EXERCISE DETAILS:
With the exception of the pictures, transcribe the entire listing exactly.

RECORDED INFORMATION:
—————
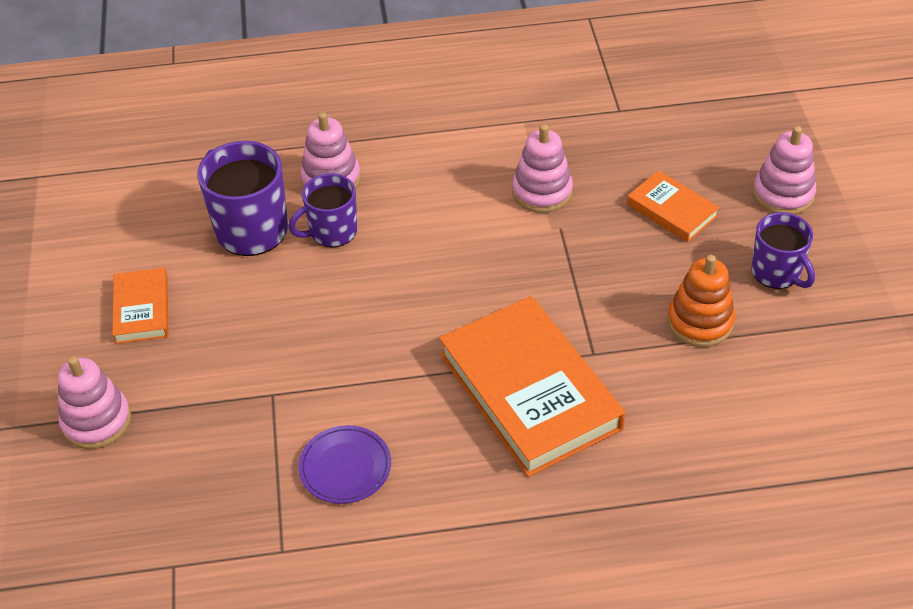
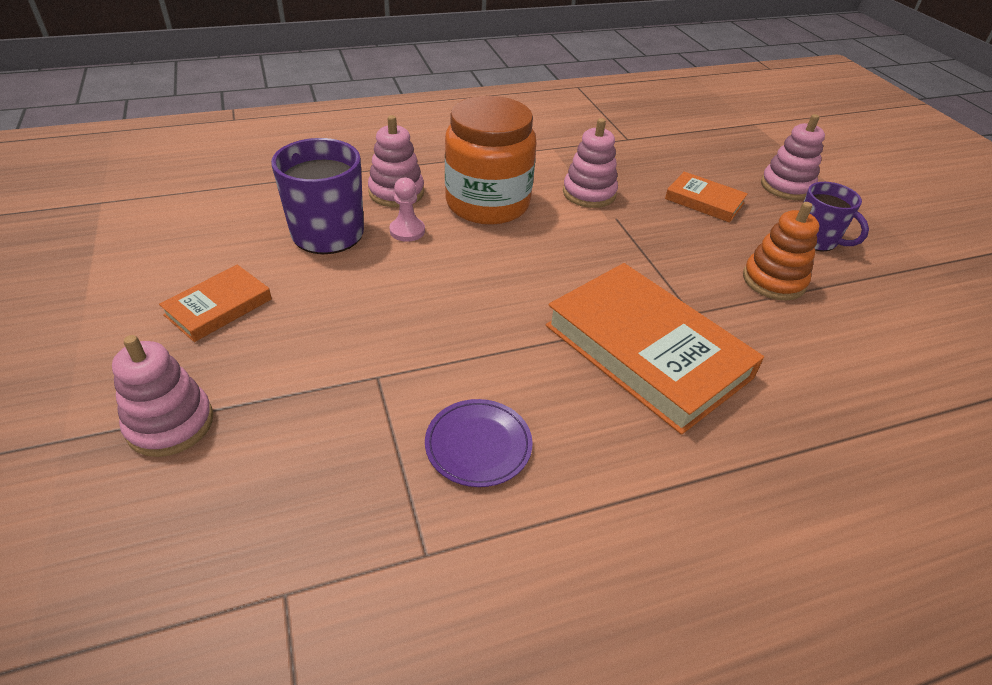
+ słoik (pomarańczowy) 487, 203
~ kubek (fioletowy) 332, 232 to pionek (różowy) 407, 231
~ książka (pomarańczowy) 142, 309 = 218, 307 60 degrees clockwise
—————
EXERCISE OUTPUT:
+ słoik (pomarańczowy) 487, 203
~ kubek (fioletowy) 332, 232 to pionek (różowy) 407, 231
~ książka (pomarańczowy) 142, 309 = 218, 307 60 degrees clockwise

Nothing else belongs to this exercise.